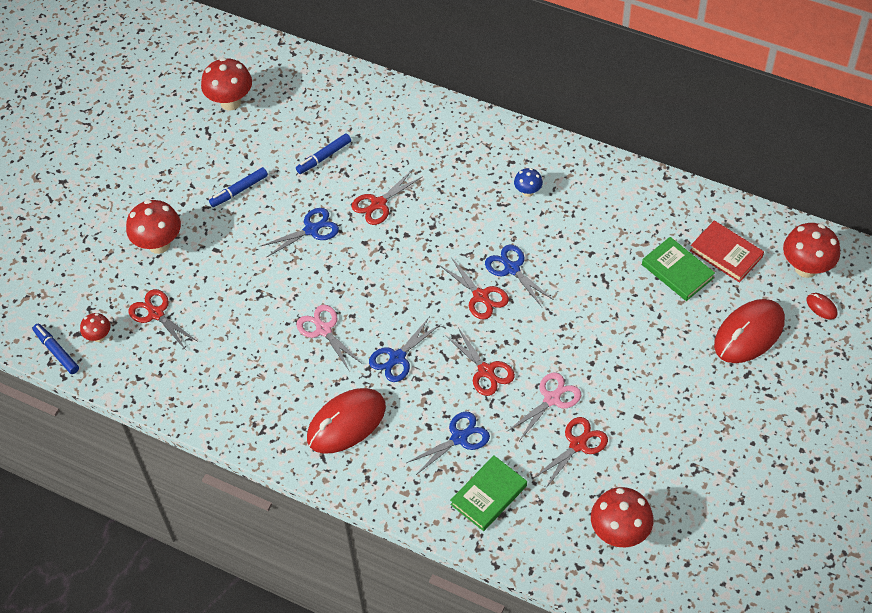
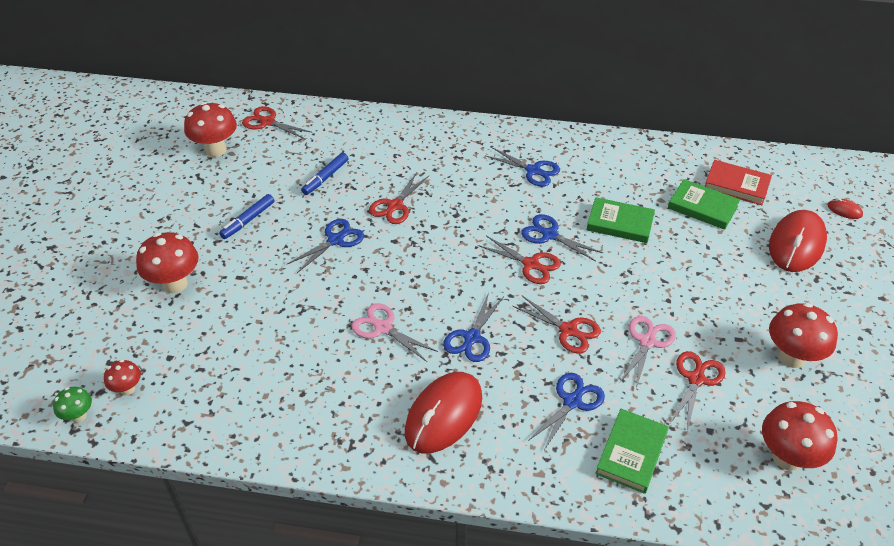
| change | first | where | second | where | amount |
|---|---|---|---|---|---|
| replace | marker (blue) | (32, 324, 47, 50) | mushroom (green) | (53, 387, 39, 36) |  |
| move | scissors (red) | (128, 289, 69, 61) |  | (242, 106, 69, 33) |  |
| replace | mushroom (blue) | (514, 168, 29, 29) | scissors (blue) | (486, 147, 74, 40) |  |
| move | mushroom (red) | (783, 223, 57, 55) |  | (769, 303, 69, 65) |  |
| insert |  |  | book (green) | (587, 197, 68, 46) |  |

▶ _WORK ITEM_
All pictures are to be skipped; the lines from the first line of the records through the line containing "move | scissors" are to be repeated exactly, both ends included.

▶ _REPLY TO THE EXERCISE_
| change | first | where | second | where | amount |
|---|---|---|---|---|---|
| replace | marker (blue) | (32, 324, 47, 50) | mushroom (green) | (53, 387, 39, 36) |  |
| move | scissors (red) | (128, 289, 69, 61) |  | (242, 106, 69, 33) |  |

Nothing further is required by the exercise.